[[ RECORD SET, beginning ]]

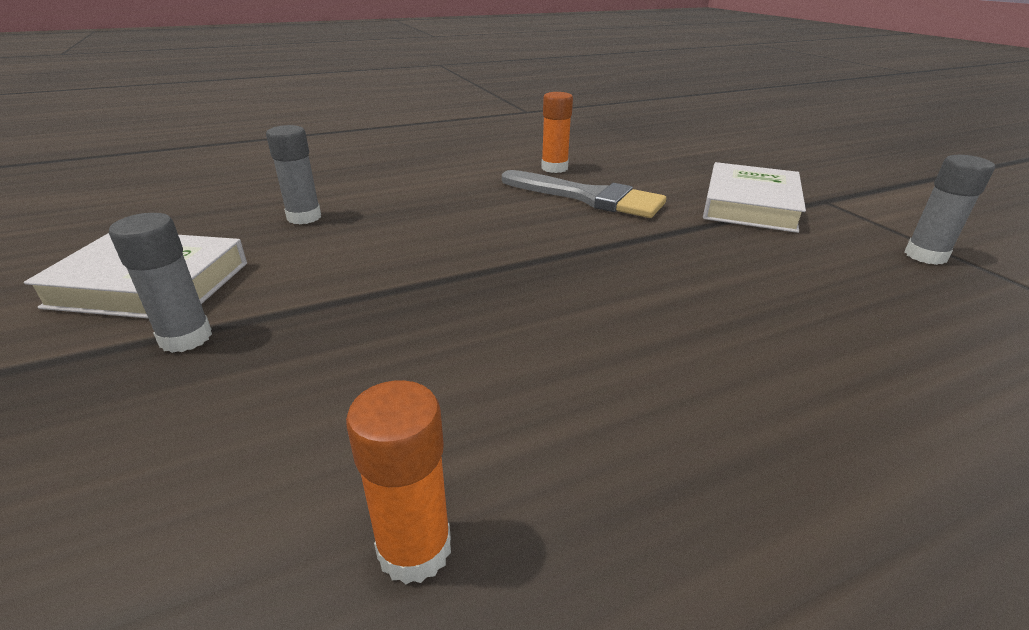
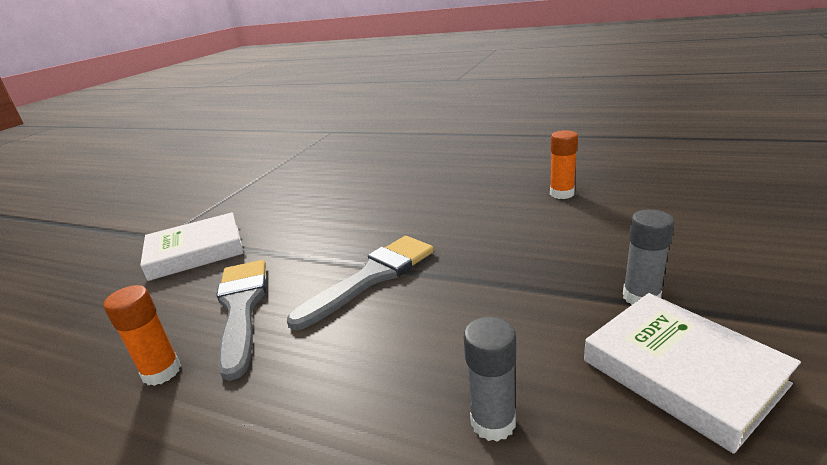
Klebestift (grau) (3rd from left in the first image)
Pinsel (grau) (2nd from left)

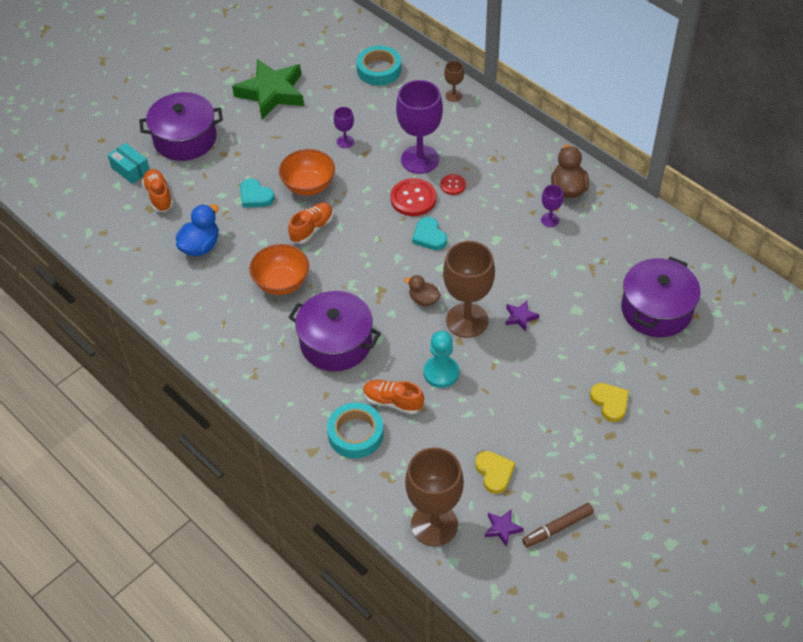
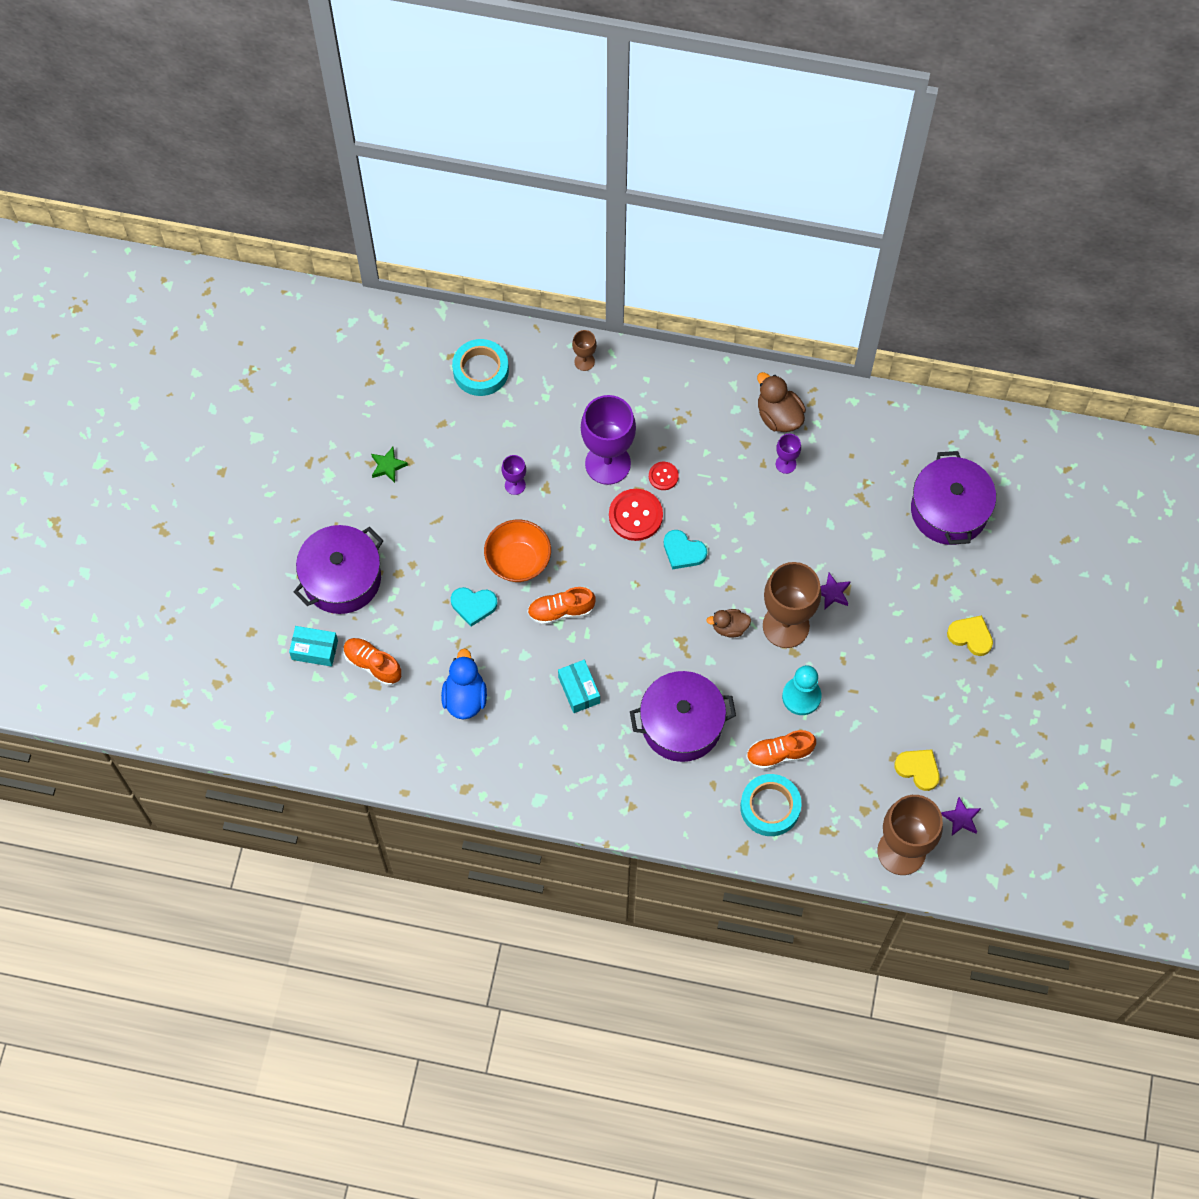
Stern (grün)
Schachtel (türkis) (2nd from left)
Schuh (orange) (2nd from left)
Filzstift (braun)

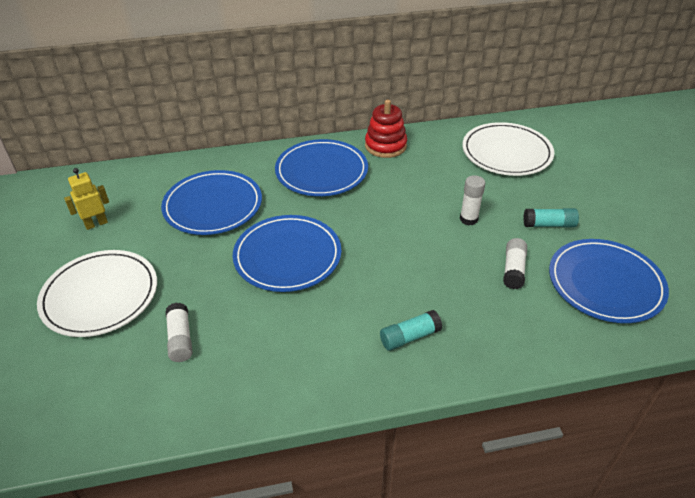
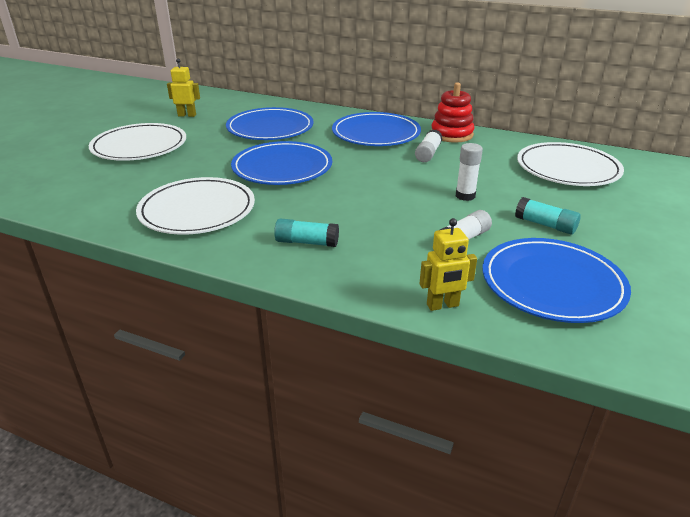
Klebestift (weiß) (1st from left)
Teller (weiß) (2nd from left)
Roboter (gelb) (2nd from left)

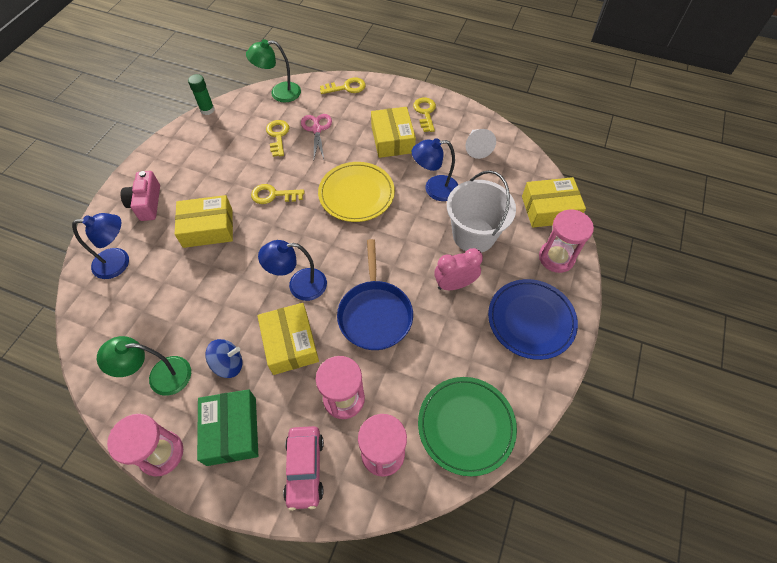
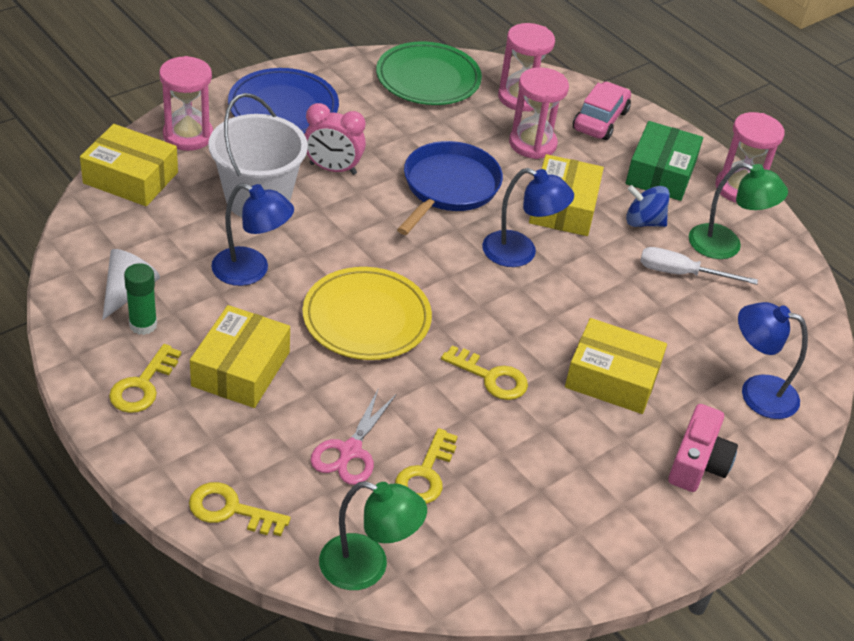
Klebestift (grün)
Schraubenzieher (weiß)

[[ RECORD SET, end ]]

WORK ITEM
The result should be every line of the data, reproduced exactly, with the images removed.

OUTPUT OF THE EXERCISE
Klebestift (grau) (3rd from left in the first image)
Pinsel (grau) (2nd from left)

Stern (grün)
Schachtel (türkis) (2nd from left)
Schuh (orange) (2nd from left)
Filzstift (braun)

Klebestift (weiß) (1st from left)
Teller (weiß) (2nd from left)
Roboter (gelb) (2nd from left)

Klebestift (grün)
Schraubenzieher (weiß)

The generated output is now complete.